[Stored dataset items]
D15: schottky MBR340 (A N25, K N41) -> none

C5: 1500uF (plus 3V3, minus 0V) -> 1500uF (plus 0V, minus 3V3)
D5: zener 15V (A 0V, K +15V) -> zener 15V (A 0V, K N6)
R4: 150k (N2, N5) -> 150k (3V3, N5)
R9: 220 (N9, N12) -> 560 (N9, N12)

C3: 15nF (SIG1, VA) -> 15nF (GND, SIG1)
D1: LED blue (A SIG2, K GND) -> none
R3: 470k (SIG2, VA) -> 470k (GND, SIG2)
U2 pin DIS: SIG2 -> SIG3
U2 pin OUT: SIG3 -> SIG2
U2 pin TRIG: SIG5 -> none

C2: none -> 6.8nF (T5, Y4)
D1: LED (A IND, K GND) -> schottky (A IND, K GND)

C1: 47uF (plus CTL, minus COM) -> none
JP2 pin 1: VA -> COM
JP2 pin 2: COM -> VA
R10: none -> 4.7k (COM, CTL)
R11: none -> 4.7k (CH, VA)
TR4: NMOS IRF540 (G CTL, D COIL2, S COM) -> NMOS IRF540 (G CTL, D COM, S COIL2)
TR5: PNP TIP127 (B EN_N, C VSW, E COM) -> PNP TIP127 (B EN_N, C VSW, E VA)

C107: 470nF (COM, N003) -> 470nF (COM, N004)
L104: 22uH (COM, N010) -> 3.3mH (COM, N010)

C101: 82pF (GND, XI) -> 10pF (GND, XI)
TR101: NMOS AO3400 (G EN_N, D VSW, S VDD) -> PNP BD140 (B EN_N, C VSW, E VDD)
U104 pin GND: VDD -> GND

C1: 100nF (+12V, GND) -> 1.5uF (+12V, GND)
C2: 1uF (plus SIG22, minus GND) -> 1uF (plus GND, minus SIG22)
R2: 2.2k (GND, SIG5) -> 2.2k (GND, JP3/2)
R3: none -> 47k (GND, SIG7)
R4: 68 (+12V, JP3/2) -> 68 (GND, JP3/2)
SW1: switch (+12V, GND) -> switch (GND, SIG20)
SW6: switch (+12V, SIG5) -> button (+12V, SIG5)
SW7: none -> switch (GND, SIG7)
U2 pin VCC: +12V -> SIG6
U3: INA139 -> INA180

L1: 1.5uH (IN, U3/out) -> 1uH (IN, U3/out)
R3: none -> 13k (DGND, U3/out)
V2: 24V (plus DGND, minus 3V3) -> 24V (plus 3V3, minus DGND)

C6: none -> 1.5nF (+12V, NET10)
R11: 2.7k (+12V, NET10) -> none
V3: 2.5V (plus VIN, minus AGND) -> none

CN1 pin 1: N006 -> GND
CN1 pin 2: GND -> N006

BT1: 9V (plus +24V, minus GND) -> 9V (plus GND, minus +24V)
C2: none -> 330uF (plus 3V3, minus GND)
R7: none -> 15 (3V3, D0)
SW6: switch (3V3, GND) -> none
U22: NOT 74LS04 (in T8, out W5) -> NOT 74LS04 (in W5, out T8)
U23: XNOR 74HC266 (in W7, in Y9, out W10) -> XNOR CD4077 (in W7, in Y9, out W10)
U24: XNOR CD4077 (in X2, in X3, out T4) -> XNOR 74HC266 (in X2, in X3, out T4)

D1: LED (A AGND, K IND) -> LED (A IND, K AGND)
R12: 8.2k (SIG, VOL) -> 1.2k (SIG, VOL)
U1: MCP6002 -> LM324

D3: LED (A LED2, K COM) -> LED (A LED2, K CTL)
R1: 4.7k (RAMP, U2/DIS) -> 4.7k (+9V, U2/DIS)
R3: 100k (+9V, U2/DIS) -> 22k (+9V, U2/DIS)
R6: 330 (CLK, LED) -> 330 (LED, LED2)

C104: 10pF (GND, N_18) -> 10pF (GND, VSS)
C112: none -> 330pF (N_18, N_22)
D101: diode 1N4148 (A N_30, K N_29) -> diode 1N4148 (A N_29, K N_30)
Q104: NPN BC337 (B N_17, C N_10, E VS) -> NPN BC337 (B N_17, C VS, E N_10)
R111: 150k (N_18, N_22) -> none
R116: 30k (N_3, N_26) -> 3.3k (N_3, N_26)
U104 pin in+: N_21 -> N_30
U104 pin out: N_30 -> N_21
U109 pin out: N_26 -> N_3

▶ [Task brief] Using the records above, restate word for word the lines from the one with "R4: 68 (+12V, JP3/2) -> 68 (GND, JP3/2)" through the one with "U1: MCP6002 -> LM324", both included.

▶ [Your solution]
R4: 68 (+12V, JP3/2) -> 68 (GND, JP3/2)
SW1: switch (+12V, GND) -> switch (GND, SIG20)
SW6: switch (+12V, SIG5) -> button (+12V, SIG5)
SW7: none -> switch (GND, SIG7)
U2 pin VCC: +12V -> SIG6
U3: INA139 -> INA180

L1: 1.5uH (IN, U3/out) -> 1uH (IN, U3/out)
R3: none -> 13k (DGND, U3/out)
V2: 24V (plus DGND, minus 3V3) -> 24V (plus 3V3, minus DGND)

C6: none -> 1.5nF (+12V, NET10)
R11: 2.7k (+12V, NET10) -> none
V3: 2.5V (plus VIN, minus AGND) -> none

CN1 pin 1: N006 -> GND
CN1 pin 2: GND -> N006

BT1: 9V (plus +24V, minus GND) -> 9V (plus GND, minus +24V)
C2: none -> 330uF (plus 3V3, minus GND)
R7: none -> 15 (3V3, D0)
SW6: switch (3V3, GND) -> none
U22: NOT 74LS04 (in T8, out W5) -> NOT 74LS04 (in W5, out T8)
U23: XNOR 74HC266 (in W7, in Y9, out W10) -> XNOR CD4077 (in W7, in Y9, out W10)
U24: XNOR CD4077 (in X2, in X3, out T4) -> XNOR 74HC266 (in X2, in X3, out T4)

D1: LED (A AGND, K IND) -> LED (A IND, K AGND)
R12: 8.2k (SIG, VOL) -> 1.2k (SIG, VOL)
U1: MCP6002 -> LM324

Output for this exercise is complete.